» DATA TO USE
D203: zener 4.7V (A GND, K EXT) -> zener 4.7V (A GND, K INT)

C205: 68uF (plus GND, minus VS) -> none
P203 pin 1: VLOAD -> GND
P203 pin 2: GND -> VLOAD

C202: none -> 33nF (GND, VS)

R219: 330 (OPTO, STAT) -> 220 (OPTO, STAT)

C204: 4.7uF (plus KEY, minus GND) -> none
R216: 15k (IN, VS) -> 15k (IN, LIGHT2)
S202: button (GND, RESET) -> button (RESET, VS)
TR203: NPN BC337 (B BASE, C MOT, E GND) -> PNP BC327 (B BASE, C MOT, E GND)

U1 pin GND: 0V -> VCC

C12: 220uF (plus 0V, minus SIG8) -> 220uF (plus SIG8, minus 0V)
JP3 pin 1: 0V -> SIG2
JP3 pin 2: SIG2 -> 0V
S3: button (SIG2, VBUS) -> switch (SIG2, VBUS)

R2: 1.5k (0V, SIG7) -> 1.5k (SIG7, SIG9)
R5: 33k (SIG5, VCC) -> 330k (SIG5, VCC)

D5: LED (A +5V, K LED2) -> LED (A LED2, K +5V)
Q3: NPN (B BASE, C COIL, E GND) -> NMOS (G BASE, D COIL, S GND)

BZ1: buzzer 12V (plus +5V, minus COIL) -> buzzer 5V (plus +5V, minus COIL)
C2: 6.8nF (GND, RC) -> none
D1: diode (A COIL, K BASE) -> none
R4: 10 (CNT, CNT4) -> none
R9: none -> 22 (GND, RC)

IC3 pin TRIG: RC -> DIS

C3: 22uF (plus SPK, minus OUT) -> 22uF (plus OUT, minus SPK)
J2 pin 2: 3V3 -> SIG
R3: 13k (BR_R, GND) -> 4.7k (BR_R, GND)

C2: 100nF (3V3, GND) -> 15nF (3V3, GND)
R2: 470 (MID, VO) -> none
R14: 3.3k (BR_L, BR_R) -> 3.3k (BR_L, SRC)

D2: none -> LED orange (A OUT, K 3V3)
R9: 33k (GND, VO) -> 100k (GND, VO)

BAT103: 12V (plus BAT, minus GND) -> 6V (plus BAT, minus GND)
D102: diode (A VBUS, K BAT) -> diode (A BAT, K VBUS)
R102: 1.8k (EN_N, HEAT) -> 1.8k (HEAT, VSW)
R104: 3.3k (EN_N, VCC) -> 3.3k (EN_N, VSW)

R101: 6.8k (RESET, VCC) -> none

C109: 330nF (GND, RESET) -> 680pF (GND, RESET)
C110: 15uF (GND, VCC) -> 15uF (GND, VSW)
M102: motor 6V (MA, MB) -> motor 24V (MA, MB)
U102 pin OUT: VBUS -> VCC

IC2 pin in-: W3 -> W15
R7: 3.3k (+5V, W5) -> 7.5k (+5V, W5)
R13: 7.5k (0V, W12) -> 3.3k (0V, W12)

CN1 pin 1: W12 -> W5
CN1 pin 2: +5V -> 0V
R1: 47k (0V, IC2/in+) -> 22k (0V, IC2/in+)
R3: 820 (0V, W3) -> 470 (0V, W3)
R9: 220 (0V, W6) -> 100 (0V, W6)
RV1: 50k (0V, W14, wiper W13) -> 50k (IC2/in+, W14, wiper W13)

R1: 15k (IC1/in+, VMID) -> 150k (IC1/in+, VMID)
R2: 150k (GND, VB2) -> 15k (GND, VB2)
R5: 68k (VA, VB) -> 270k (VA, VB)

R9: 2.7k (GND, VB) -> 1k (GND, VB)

» WHAT YOU SHOULD DO
What is needed is a faithful transcription of every entry.

» TASK SOLUTION
D203: zener 4.7V (A GND, K EXT) -> zener 4.7V (A GND, K INT)

C205: 68uF (plus GND, minus VS) -> none
P203 pin 1: VLOAD -> GND
P203 pin 2: GND -> VLOAD

C202: none -> 33nF (GND, VS)

R219: 330 (OPTO, STAT) -> 220 (OPTO, STAT)

C204: 4.7uF (plus KEY, minus GND) -> none
R216: 15k (IN, VS) -> 15k (IN, LIGHT2)
S202: button (GND, RESET) -> button (RESET, VS)
TR203: NPN BC337 (B BASE, C MOT, E GND) -> PNP BC327 (B BASE, C MOT, E GND)

U1 pin GND: 0V -> VCC

C12: 220uF (plus 0V, minus SIG8) -> 220uF (plus SIG8, minus 0V)
JP3 pin 1: 0V -> SIG2
JP3 pin 2: SIG2 -> 0V
S3: button (SIG2, VBUS) -> switch (SIG2, VBUS)

R2: 1.5k (0V, SIG7) -> 1.5k (SIG7, SIG9)
R5: 33k (SIG5, VCC) -> 330k (SIG5, VCC)

D5: LED (A +5V, K LED2) -> LED (A LED2, K +5V)
Q3: NPN (B BASE, C COIL, E GND) -> NMOS (G BASE, D COIL, S GND)

BZ1: buzzer 12V (plus +5V, minus COIL) -> buzzer 5V (plus +5V, minus COIL)
C2: 6.8nF (GND, RC) -> none
D1: diode (A COIL, K BASE) -> none
R4: 10 (CNT, CNT4) -> none
R9: none -> 22 (GND, RC)

IC3 pin TRIG: RC -> DIS

C3: 22uF (plus SPK, minus OUT) -> 22uF (plus OUT, minus SPK)
J2 pin 2: 3V3 -> SIG
R3: 13k (BR_R, GND) -> 4.7k (BR_R, GND)

C2: 100nF (3V3, GND) -> 15nF (3V3, GND)
R2: 470 (MID, VO) -> none
R14: 3.3k (BR_L, BR_R) -> 3.3k (BR_L, SRC)

D2: none -> LED orange (A OUT, K 3V3)
R9: 33k (GND, VO) -> 100k (GND, VO)

BAT103: 12V (plus BAT, minus GND) -> 6V (plus BAT, minus GND)
D102: diode (A VBUS, K BAT) -> diode (A BAT, K VBUS)
R102: 1.8k (EN_N, HEAT) -> 1.8k (HEAT, VSW)
R104: 3.3k (EN_N, VCC) -> 3.3k (EN_N, VSW)

R101: 6.8k (RESET, VCC) -> none

C109: 330nF (GND, RESET) -> 680pF (GND, RESET)
C110: 15uF (GND, VCC) -> 15uF (GND, VSW)
M102: motor 6V (MA, MB) -> motor 24V (MA, MB)
U102 pin OUT: VBUS -> VCC

IC2 pin in-: W3 -> W15
R7: 3.3k (+5V, W5) -> 7.5k (+5V, W5)
R13: 7.5k (0V, W12) -> 3.3k (0V, W12)

CN1 pin 1: W12 -> W5
CN1 pin 2: +5V -> 0V
R1: 47k (0V, IC2/in+) -> 22k (0V, IC2/in+)
R3: 820 (0V, W3) -> 470 (0V, W3)
R9: 220 (0V, W6) -> 100 (0V, W6)
RV1: 50k (0V, W14, wiper W13) -> 50k (IC2/in+, W14, wiper W13)

R1: 15k (IC1/in+, VMID) -> 150k (IC1/in+, VMID)
R2: 150k (GND, VB2) -> 15k (GND, VB2)
R5: 68k (VA, VB) -> 270k (VA, VB)

R9: 2.7k (GND, VB) -> 1k (GND, VB)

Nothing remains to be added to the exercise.